GIVEN INFORMATION:

════════

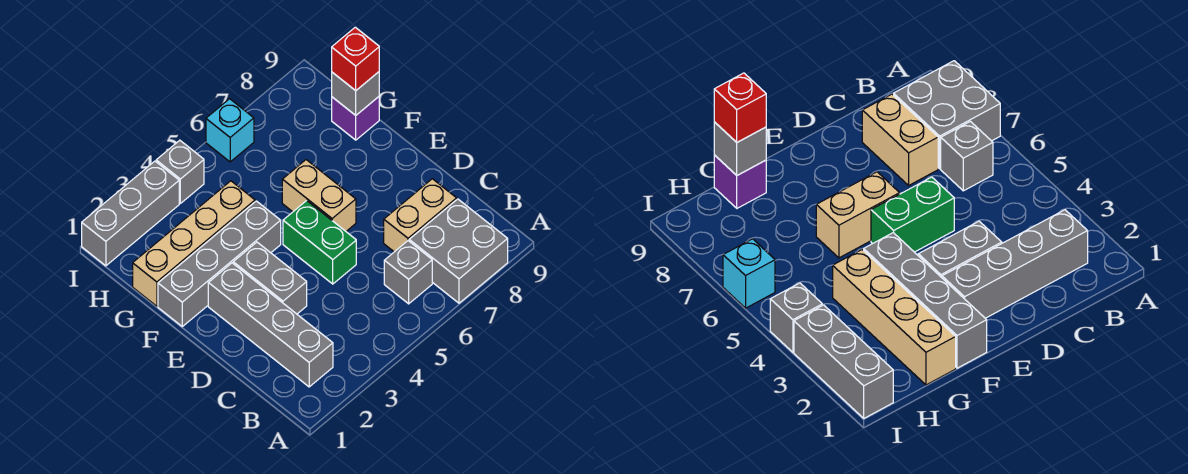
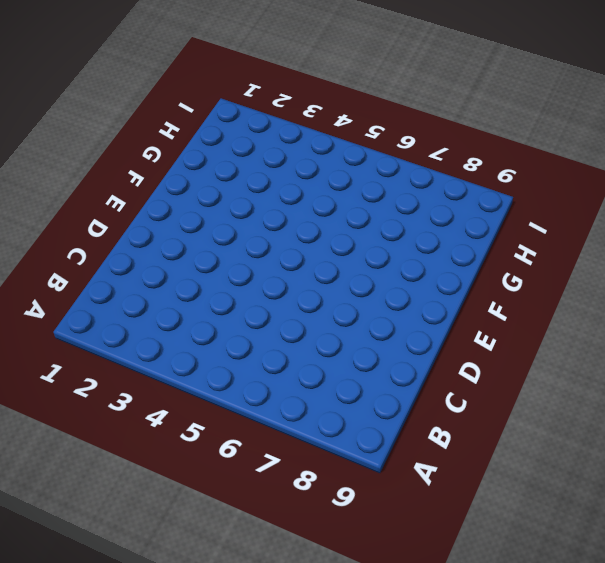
none -> grey 2x2 brick [409,199,508,303]
none -> grey 1x4 brick [208,263,333,387]
none -> grey 1x1 brick [384,241,432,304]

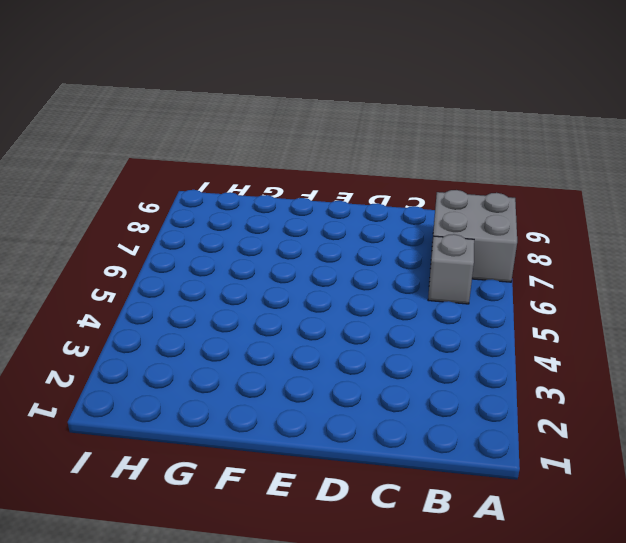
none -> grey 1x4 brick [208,263,333,387]
none -> tan 1x2 brick [384,179,457,252]
none -> grey 1x2 brick [233,242,307,314]

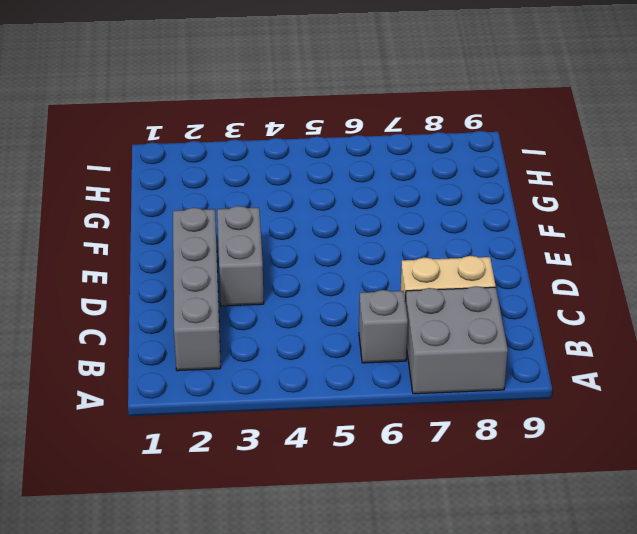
none -> green 1x2 brick [283,201,356,284]
none -> tan 1x2 brick [282,160,356,231]
none -> grey 1x4 brick [158,201,281,326]

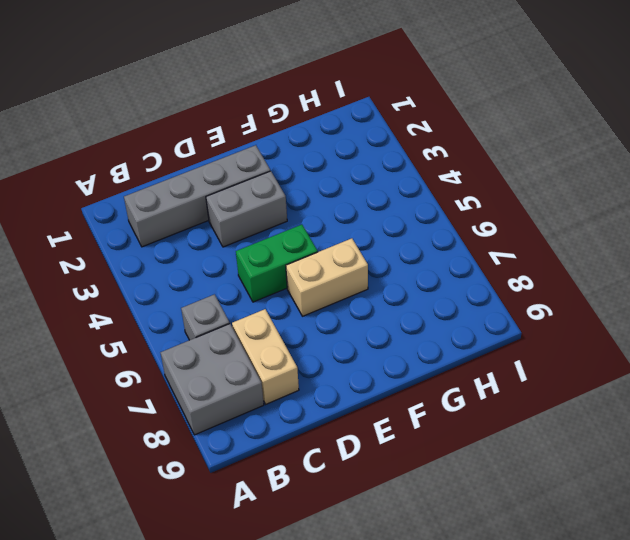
none -> grey 1x4 brick [158,201,281,326]
none -> tan 1x4 brick [133,181,255,306]
none -> purple 1x1 brick [332,97,379,140]

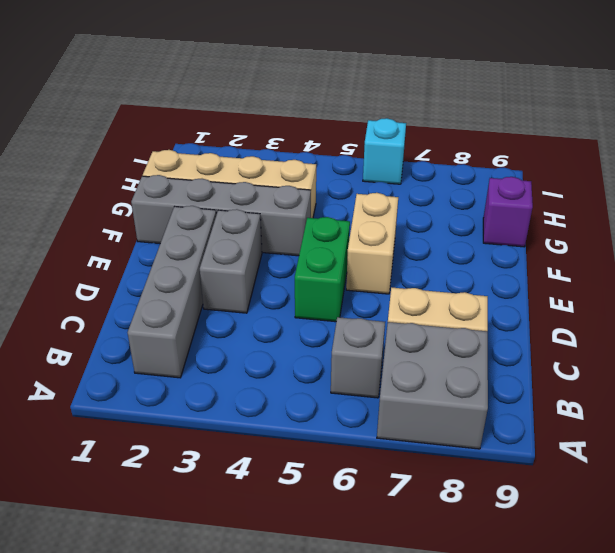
none -> grey 1x3 brick [82,161,179,266]
none -> grey 1x1 brick [156,140,204,203]
none -> grey 1x1 brick [332,72,379,115]

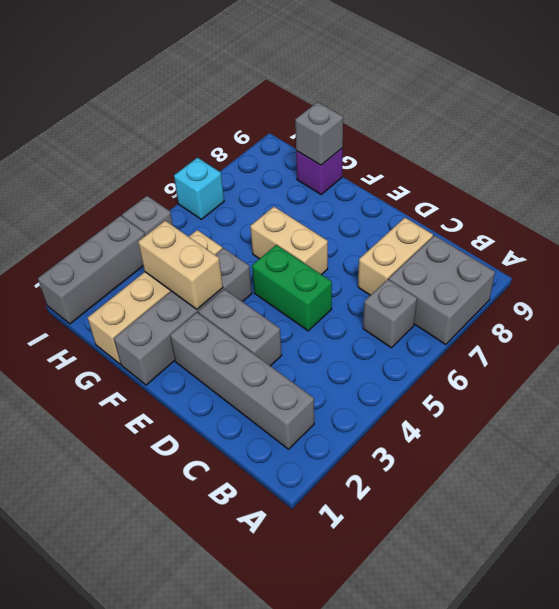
tan 1x2 brick [138,221,223,309] -> none
none -> red 1x1 brick [332,27,379,91]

════════

TASK DIRECTIONS: Each entry above should be printed exactly, and any picture in it left out.

TASK RESULT:
none -> grey 2x2 brick [409,199,508,303]
none -> grey 1x4 brick [208,263,333,387]
none -> grey 1x1 brick [384,241,432,304]

none -> grey 1x4 brick [208,263,333,387]
none -> tan 1x2 brick [384,179,457,252]
none -> grey 1x2 brick [233,242,307,314]

none -> green 1x2 brick [283,201,356,284]
none -> tan 1x2 brick [282,160,356,231]
none -> grey 1x4 brick [158,201,281,326]

none -> grey 1x4 brick [158,201,281,326]
none -> tan 1x4 brick [133,181,255,306]
none -> purple 1x1 brick [332,97,379,140]

none -> grey 1x3 brick [82,161,179,266]
none -> grey 1x1 brick [156,140,204,203]
none -> grey 1x1 brick [332,72,379,115]

tan 1x2 brick [138,221,223,309] -> none
none -> red 1x1 brick [332,27,379,91]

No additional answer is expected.